Problem requirements
Every line below containing the word "plus" should be found and copied.

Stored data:
* * * * *

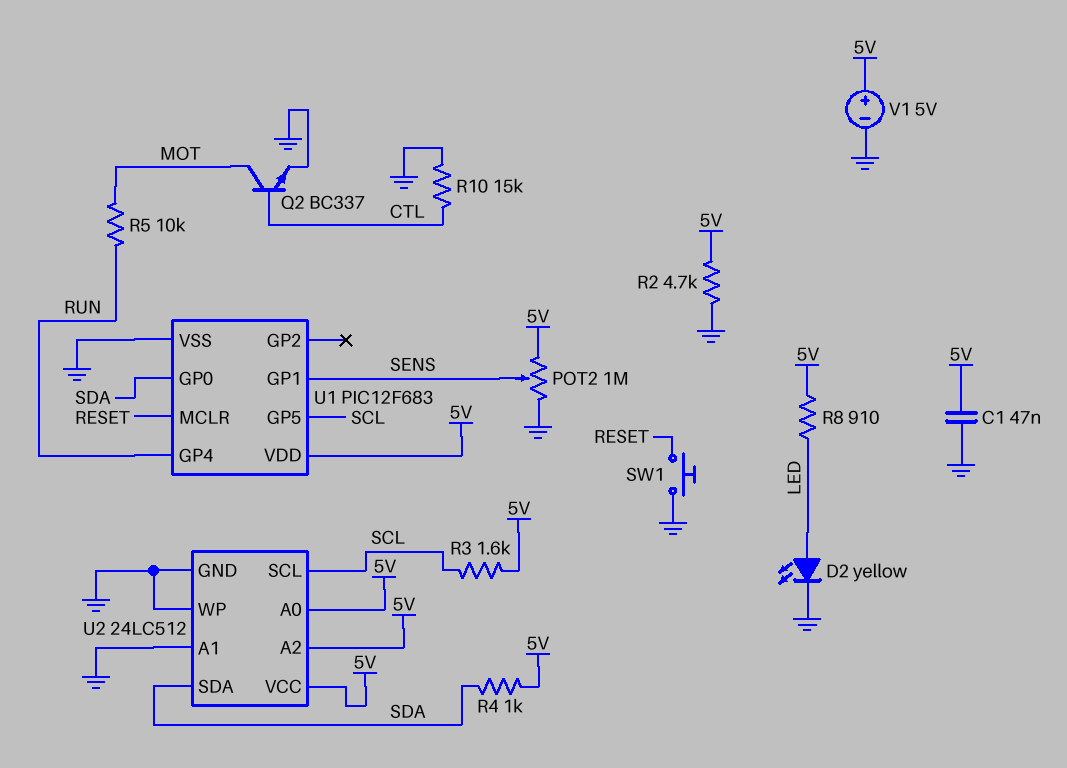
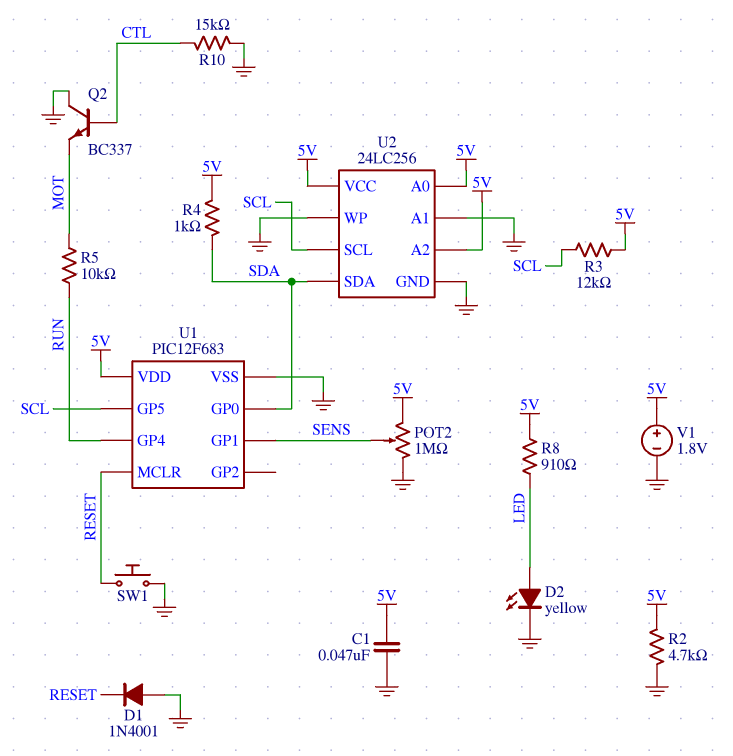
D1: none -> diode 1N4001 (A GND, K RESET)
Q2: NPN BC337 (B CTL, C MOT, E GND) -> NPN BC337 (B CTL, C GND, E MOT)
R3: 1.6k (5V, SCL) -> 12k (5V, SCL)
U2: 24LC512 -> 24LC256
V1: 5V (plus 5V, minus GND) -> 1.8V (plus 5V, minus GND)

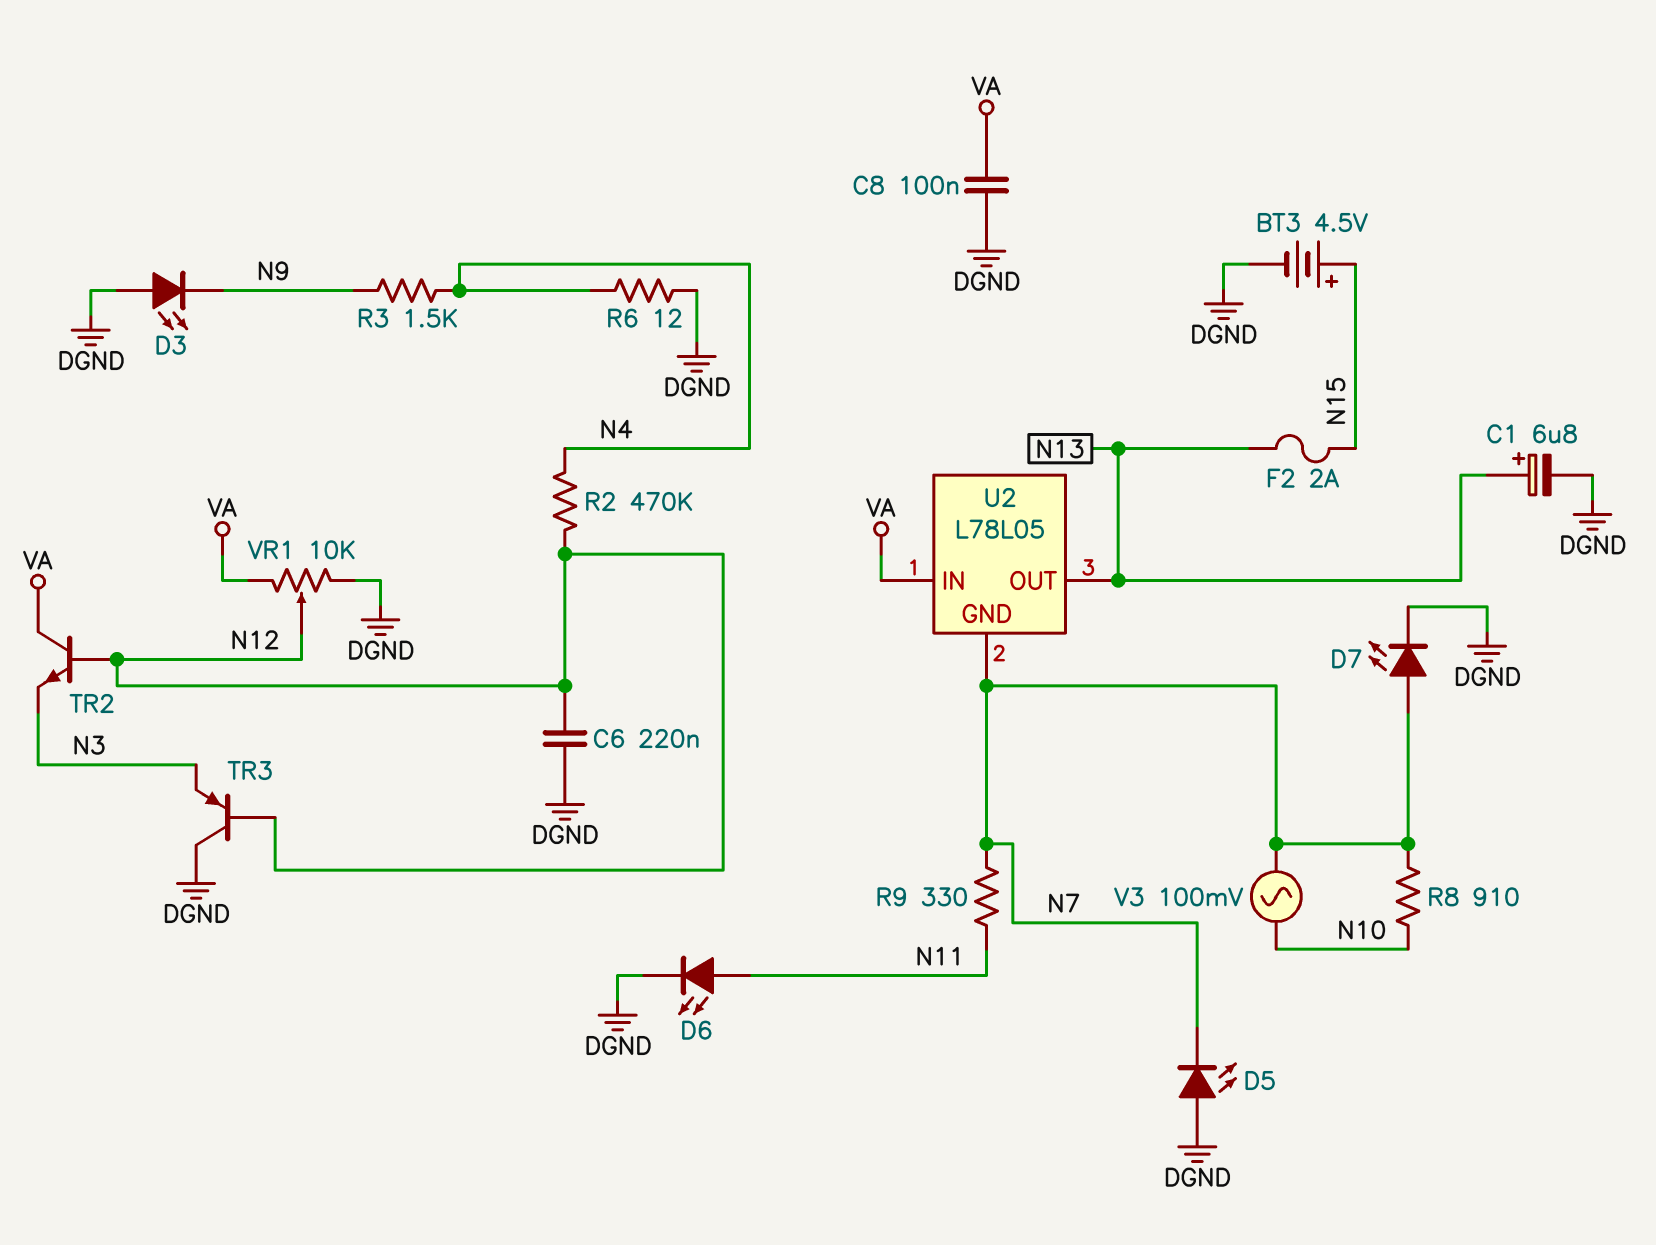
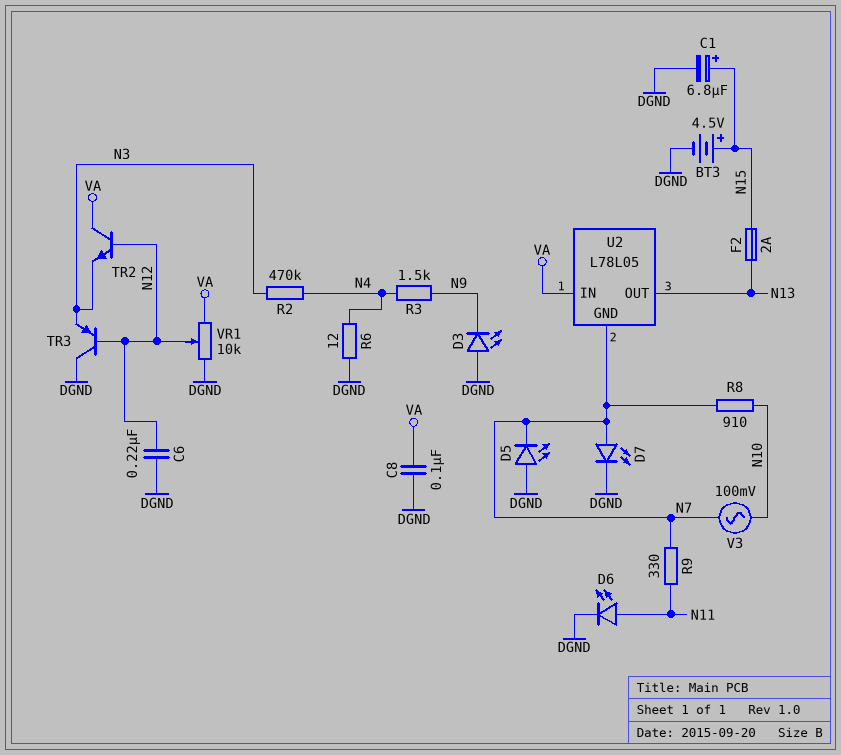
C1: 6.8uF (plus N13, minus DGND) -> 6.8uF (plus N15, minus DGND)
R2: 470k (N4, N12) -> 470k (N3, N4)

* * * * *

Task output
V1: 5V (plus 5V, minus GND) -> 1.8V (plus 5V, minus GND)
C1: 6.8uF (plus N13, minus DGND) -> 6.8uF (plus N15, minus DGND)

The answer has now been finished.